- SUPPLIED RECORDS
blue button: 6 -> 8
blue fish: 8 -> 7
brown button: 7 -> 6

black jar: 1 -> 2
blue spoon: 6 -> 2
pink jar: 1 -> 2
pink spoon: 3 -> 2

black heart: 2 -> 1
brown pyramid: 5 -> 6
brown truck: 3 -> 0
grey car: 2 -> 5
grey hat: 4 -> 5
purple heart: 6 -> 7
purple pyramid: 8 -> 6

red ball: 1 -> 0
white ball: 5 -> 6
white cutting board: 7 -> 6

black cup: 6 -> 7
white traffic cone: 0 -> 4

- WHAT YOU WILL DO
Set the listing above down once more in full, exactly as it is.

- FINAL ANSWER
blue button: 6 -> 8
blue fish: 8 -> 7
brown button: 7 -> 6

black jar: 1 -> 2
blue spoon: 6 -> 2
pink jar: 1 -> 2
pink spoon: 3 -> 2

black heart: 2 -> 1
brown pyramid: 5 -> 6
brown truck: 3 -> 0
grey car: 2 -> 5
grey hat: 4 -> 5
purple heart: 6 -> 7
purple pyramid: 8 -> 6

red ball: 1 -> 0
white ball: 5 -> 6
white cutting board: 7 -> 6

black cup: 6 -> 7
white traffic cone: 0 -> 4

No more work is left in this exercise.